▶ _ASSIGNMENT_
Look through the entries. Copy each line that has the word "moved".

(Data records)
══════

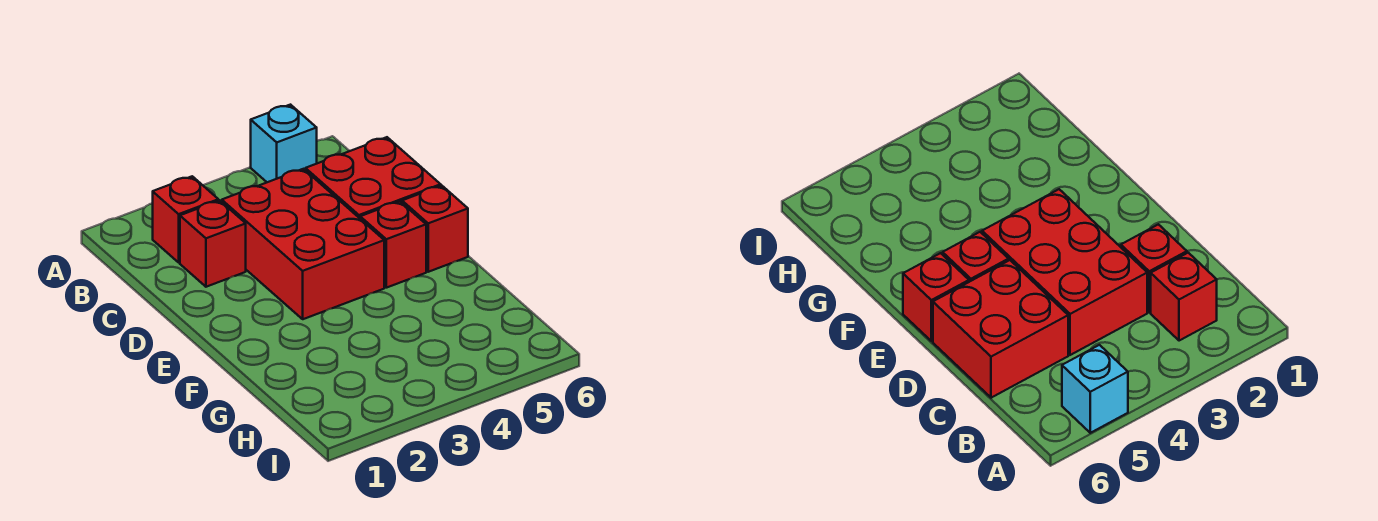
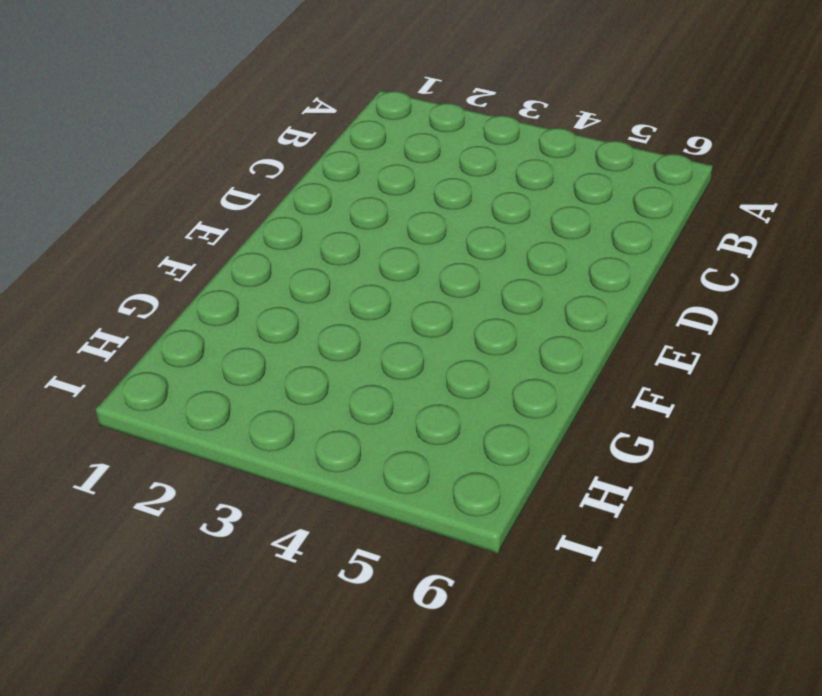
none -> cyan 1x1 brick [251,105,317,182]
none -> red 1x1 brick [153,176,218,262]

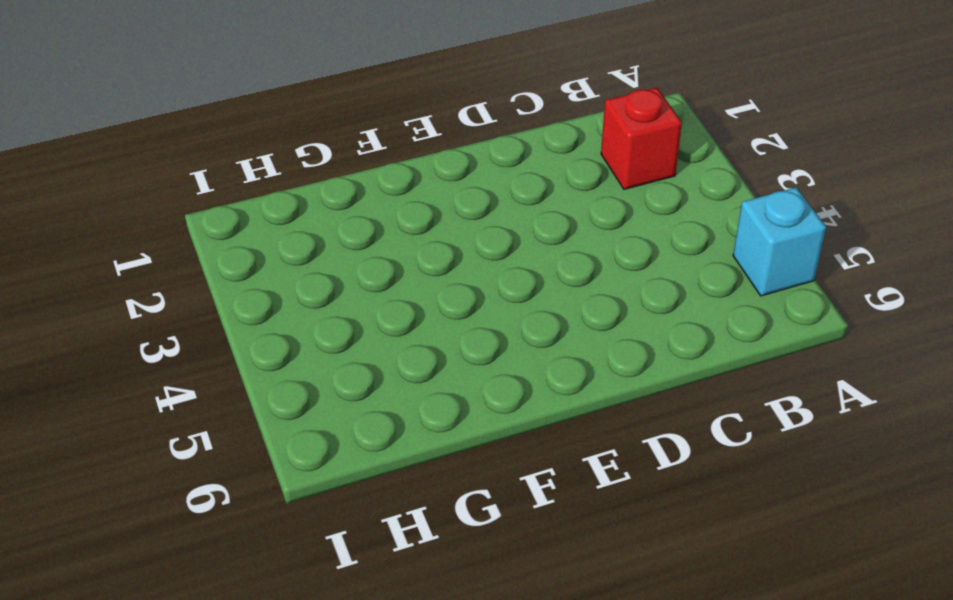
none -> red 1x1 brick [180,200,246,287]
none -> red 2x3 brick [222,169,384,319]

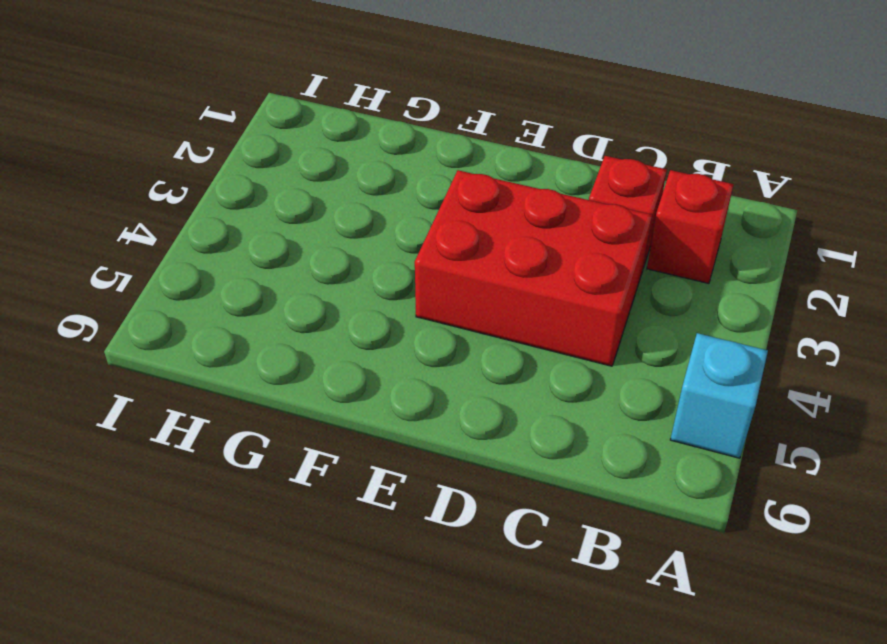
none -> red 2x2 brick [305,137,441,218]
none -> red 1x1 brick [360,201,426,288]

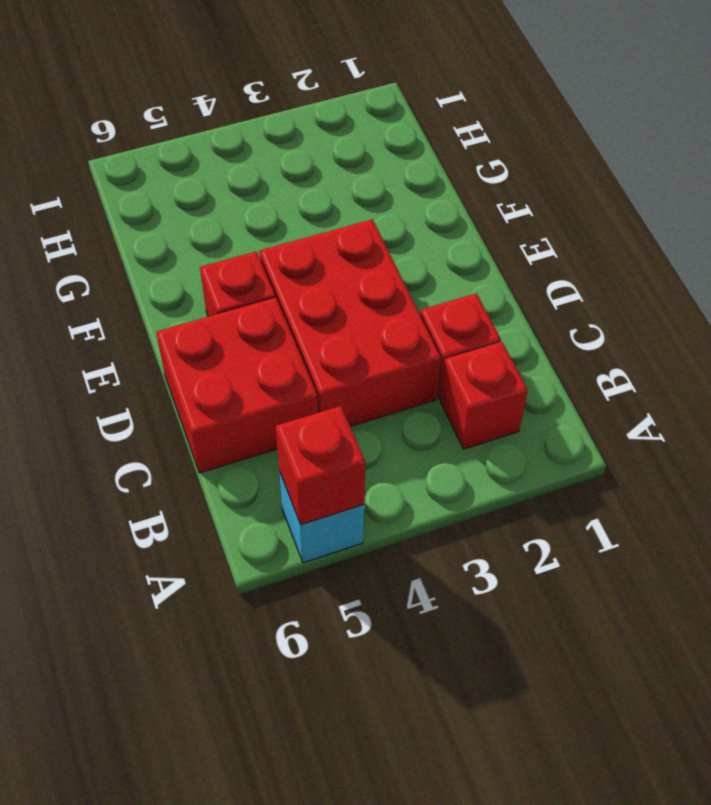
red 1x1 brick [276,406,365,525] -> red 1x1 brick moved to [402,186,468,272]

══════

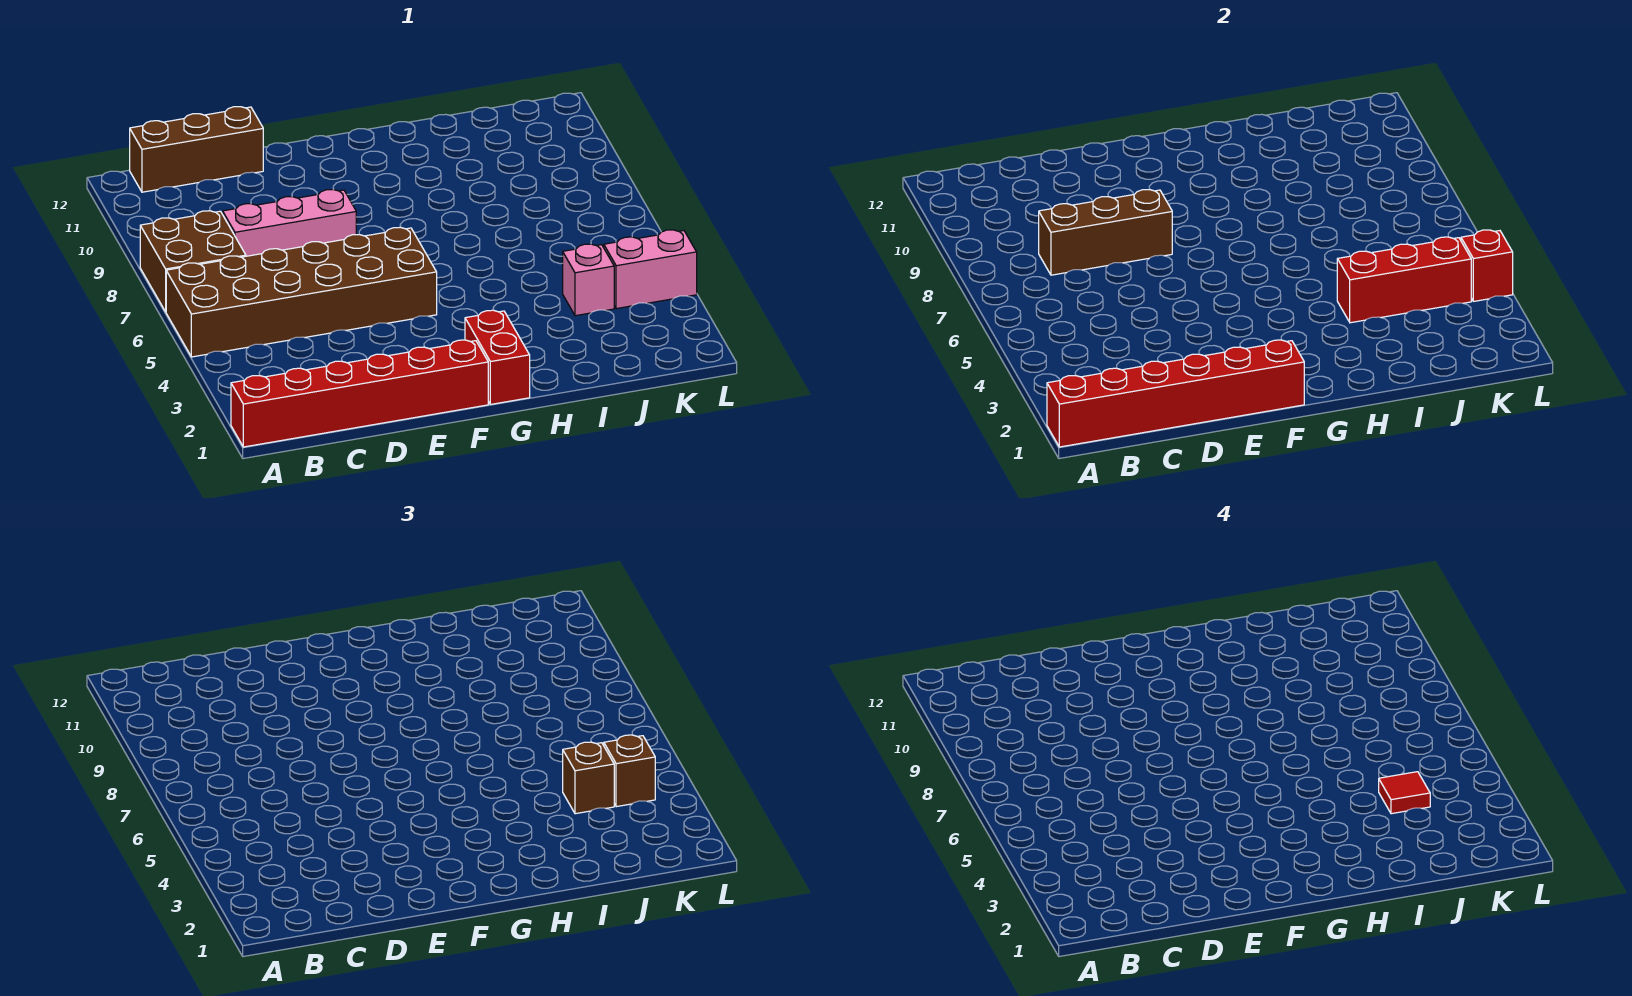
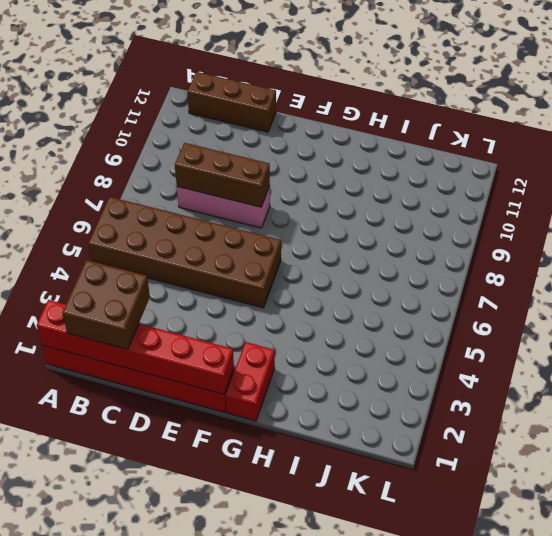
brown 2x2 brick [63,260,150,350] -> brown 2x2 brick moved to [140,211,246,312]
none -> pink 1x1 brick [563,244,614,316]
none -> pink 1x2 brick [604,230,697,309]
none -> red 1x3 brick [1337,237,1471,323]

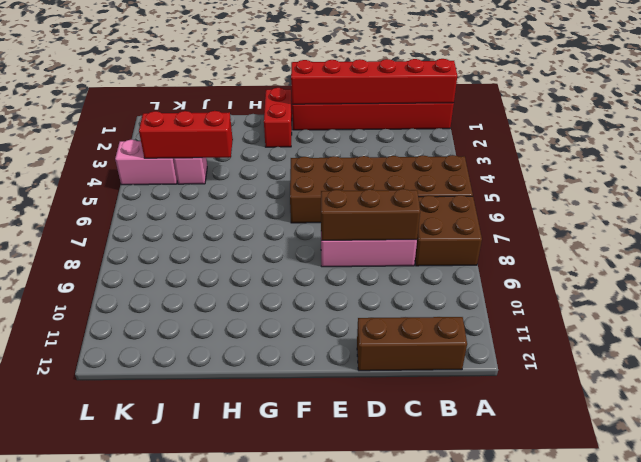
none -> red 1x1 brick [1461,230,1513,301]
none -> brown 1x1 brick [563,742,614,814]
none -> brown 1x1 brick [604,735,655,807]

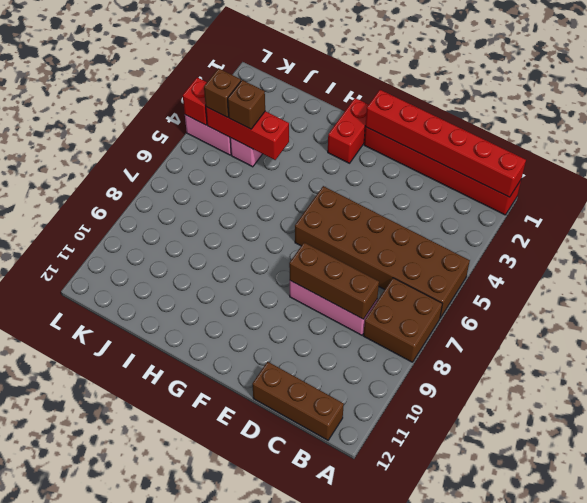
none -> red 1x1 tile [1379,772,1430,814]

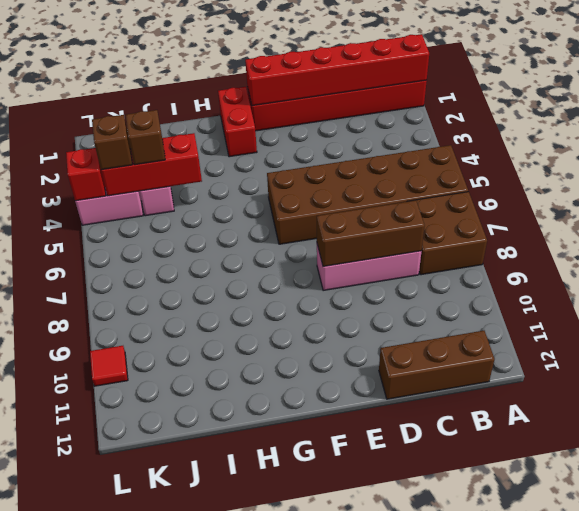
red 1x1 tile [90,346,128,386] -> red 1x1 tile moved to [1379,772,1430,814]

══════

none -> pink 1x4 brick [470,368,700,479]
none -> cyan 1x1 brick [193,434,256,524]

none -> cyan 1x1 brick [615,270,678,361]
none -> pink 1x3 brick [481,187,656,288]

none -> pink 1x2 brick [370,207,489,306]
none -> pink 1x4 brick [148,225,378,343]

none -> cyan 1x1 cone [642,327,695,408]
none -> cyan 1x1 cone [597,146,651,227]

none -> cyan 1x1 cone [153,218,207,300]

══════

▶ _EXERCISE RESPONSE_
red 1x1 brick [276,406,365,525] -> red 1x1 brick moved to [402,186,468,272]
brown 2x2 brick [63,260,150,350] -> brown 2x2 brick moved to [140,211,246,312]
red 1x1 tile [90,346,128,386] -> red 1x1 tile moved to [1379,772,1430,814]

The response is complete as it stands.